> Your instructions: Give a single number in reply. It is the count of lines below that contain the string "grey".

[Data to examine Boundary: Start]

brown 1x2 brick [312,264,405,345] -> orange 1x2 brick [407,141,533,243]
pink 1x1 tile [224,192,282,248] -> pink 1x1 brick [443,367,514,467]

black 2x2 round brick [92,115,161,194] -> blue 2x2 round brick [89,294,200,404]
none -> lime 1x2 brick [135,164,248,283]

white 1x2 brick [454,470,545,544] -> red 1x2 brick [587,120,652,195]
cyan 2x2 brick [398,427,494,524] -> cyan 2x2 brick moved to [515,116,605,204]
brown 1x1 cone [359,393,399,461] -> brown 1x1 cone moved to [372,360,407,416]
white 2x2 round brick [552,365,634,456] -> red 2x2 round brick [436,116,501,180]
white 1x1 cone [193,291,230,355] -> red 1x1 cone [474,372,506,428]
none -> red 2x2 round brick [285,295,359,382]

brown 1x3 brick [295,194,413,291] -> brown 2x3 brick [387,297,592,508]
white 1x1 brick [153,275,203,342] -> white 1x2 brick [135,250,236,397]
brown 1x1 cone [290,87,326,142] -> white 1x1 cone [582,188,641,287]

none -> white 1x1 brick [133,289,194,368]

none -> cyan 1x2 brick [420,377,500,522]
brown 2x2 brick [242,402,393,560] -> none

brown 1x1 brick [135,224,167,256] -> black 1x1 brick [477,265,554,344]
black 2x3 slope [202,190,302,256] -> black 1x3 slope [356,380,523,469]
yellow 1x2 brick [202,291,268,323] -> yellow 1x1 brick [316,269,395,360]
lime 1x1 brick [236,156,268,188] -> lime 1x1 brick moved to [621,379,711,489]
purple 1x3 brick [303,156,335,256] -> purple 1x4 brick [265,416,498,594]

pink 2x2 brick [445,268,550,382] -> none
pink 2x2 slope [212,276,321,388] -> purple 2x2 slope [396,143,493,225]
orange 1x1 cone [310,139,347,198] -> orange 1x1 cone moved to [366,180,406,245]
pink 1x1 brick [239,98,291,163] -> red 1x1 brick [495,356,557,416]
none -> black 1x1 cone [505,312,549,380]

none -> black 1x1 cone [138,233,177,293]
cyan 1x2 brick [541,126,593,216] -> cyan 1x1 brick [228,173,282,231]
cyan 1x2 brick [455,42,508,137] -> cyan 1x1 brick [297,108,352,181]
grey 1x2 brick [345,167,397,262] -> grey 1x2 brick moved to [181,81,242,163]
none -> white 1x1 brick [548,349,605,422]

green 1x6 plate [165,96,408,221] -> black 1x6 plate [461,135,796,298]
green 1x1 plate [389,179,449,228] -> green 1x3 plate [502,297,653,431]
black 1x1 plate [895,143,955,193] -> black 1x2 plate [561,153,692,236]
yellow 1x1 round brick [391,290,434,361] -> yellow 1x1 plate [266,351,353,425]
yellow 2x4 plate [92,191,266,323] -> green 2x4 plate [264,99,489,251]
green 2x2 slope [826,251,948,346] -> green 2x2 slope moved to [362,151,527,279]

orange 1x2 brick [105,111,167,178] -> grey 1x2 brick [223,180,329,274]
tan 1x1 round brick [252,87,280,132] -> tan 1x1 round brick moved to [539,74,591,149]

[Data to examine Boundary: End]

> Solved exercise: 2